Objective —
Tally the lines in the data below that contain the string "Clarinet" and give only that number.

■ ■ ■ ■ ■ ■ ■

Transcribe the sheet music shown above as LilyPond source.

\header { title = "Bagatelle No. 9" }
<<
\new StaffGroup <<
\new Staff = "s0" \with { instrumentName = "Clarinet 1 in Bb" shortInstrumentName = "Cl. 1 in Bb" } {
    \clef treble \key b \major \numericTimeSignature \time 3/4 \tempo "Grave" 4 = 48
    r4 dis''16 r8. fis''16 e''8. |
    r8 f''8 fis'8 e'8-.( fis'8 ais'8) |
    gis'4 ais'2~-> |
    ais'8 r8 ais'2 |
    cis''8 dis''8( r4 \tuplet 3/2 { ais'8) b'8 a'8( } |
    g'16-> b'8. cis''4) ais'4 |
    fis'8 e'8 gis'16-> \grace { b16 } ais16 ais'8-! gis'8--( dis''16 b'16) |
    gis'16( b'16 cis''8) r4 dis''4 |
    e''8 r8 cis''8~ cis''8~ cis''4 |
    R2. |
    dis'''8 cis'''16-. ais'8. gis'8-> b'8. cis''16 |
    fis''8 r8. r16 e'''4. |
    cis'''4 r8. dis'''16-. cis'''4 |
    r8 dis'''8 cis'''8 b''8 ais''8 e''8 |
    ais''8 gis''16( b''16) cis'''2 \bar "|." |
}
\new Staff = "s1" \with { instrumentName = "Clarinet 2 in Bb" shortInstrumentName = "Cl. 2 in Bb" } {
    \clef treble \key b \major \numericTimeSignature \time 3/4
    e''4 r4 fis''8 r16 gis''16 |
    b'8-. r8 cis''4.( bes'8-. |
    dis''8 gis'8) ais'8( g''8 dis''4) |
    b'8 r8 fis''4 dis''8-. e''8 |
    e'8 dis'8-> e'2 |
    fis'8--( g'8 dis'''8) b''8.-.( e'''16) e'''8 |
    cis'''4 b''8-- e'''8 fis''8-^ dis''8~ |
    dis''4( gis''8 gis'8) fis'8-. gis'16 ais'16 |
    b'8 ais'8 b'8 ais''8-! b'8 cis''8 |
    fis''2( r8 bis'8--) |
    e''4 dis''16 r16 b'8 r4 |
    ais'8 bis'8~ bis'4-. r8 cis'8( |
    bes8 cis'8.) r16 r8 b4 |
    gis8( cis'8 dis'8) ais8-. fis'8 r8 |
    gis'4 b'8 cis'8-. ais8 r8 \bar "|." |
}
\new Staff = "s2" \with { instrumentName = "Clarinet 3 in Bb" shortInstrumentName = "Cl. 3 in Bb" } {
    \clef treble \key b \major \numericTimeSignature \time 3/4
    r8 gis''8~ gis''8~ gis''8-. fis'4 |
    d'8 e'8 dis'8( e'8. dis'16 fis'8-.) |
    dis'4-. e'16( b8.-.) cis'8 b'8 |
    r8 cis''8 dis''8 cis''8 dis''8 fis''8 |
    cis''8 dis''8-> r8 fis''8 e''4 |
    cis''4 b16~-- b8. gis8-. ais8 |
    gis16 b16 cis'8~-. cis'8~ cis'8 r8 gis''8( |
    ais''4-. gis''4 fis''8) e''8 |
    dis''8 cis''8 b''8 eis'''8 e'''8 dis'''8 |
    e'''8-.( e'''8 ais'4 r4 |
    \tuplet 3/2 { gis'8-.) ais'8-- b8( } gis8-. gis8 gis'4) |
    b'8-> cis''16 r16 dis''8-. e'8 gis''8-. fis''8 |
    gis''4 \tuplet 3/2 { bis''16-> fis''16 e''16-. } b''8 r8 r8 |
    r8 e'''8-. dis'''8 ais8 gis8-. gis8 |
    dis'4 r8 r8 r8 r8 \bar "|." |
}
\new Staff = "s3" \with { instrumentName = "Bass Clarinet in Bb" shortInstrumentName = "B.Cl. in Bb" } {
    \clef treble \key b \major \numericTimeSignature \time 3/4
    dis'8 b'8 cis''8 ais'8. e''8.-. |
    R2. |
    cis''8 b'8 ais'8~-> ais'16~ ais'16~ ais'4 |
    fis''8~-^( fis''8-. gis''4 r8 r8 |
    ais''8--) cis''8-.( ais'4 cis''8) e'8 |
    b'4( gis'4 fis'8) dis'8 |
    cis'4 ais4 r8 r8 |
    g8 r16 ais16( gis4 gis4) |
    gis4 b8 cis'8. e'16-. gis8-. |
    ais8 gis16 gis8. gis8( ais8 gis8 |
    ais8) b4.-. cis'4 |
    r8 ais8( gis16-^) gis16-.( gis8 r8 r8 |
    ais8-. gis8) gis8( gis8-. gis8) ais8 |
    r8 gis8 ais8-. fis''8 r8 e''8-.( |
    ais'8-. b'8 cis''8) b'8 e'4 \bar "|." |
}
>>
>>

■ ■ ■ ■ ■ ■ ■

Completed task —
4